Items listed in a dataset
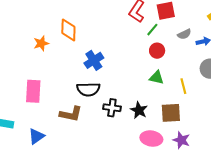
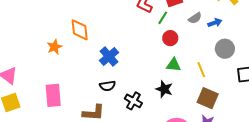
black semicircle: (88, 89) -> (107, 86), size x0.7
black cross: (112, 108) -> (133, 101), turned 30
black star: (139, 110) -> (164, 89), moved
brown square: (171, 113) -> (208, 98), moved, turned 35

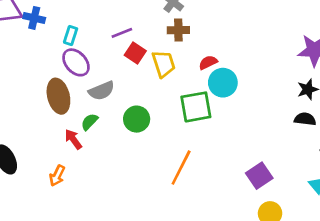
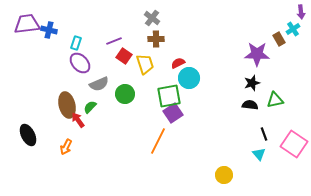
brown ellipse: (58, 96) -> (67, 105), moved
green circle: (137, 119) -> (125, 94), moved
purple square: (259, 176) -> (173, 113), moved

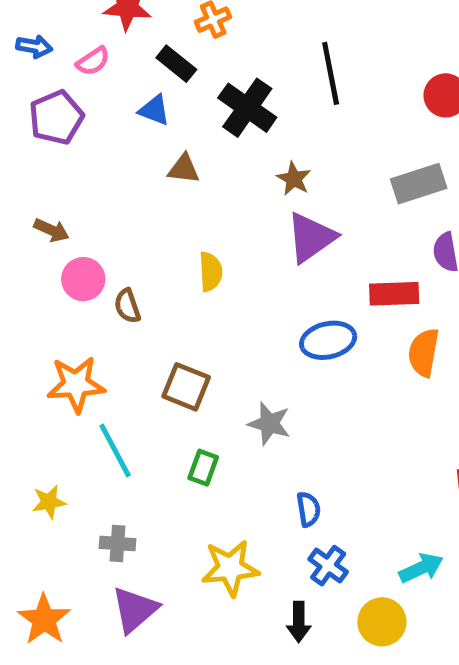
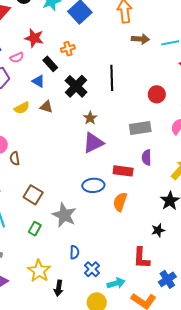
yellow semicircle: (211, 272) -> (22, 108), moved, turned 56
orange semicircle: (424, 353) -> (120, 202), moved
gray star: (269, 424) -> (64, 215), size x1.4
blue cross: (328, 566) -> (92, 269), moved
yellow star: (230, 568) -> (39, 271), turned 30
black arrow: (299, 622) -> (59, 288), moved

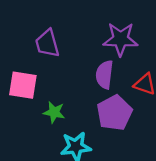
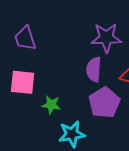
purple trapezoid: (47, 43) -> (25, 38), moved

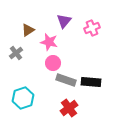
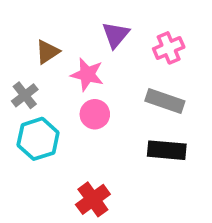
gray rectangle: (66, 80) -> (165, 101), moved
cyan hexagon: (23, 98) -> (38, 139), moved
red cross: (69, 108) -> (93, 199), moved

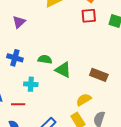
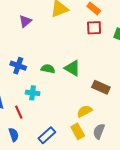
purple triangle: (19, 22) -> (25, 21), moved
green triangle: (63, 70) -> (72, 68), moved
red line: (18, 104) -> (19, 112), turned 64

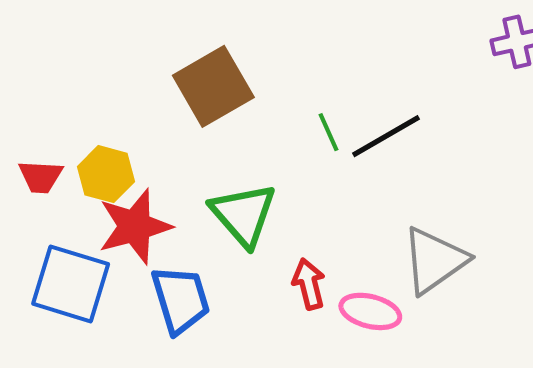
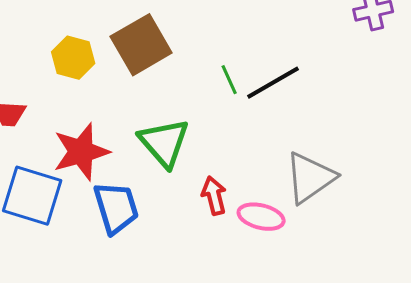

■ TASK PROMPT:
Please report every line among the entries that includes "green".

■ EXERCISE RESULT:
green circle: (137, 119) -> (125, 94), moved
green triangle: (63, 70) -> (72, 68), moved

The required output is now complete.